## [PROVIDED DATA]
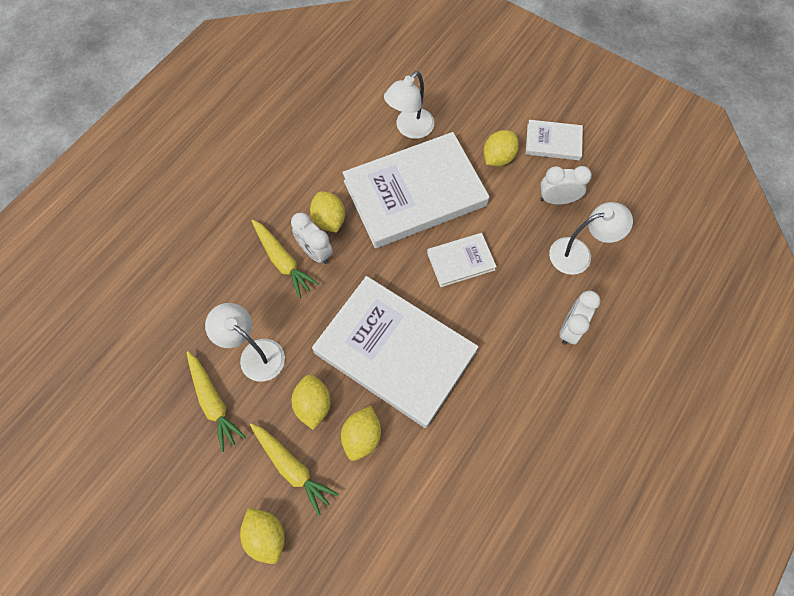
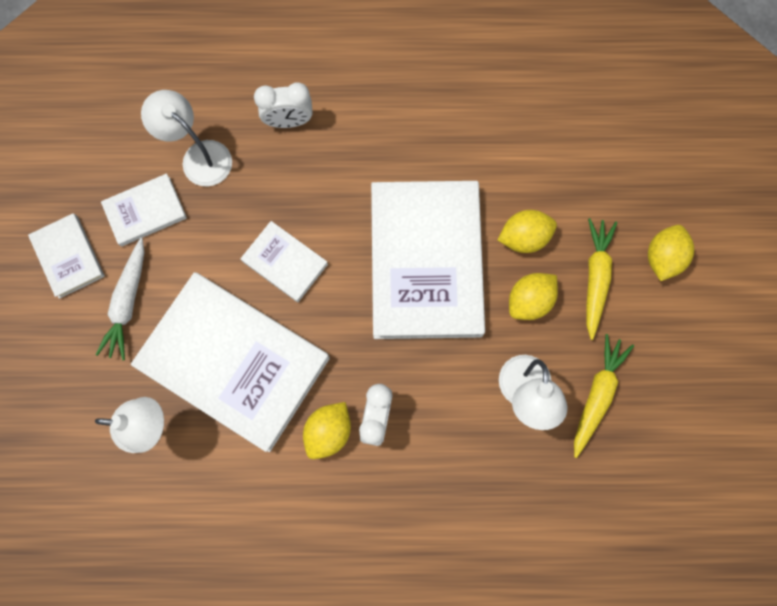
camera: 125 degrees left, 10 degrees up
(283, 261) = (410, 443): yellow carrot -> none
(498, 158) = (128, 302): yellow lemon -> white carrot
(557, 199) = (145, 211): white clock -> white book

## [EXERCISE DESCRIPTION]
Where the word "carrot" is present in a line of the listing, copy that line.

## [YOUR SOLUTION]
(283, 261) = (410, 443): yellow carrot -> none
(498, 158) = (128, 302): yellow lemon -> white carrot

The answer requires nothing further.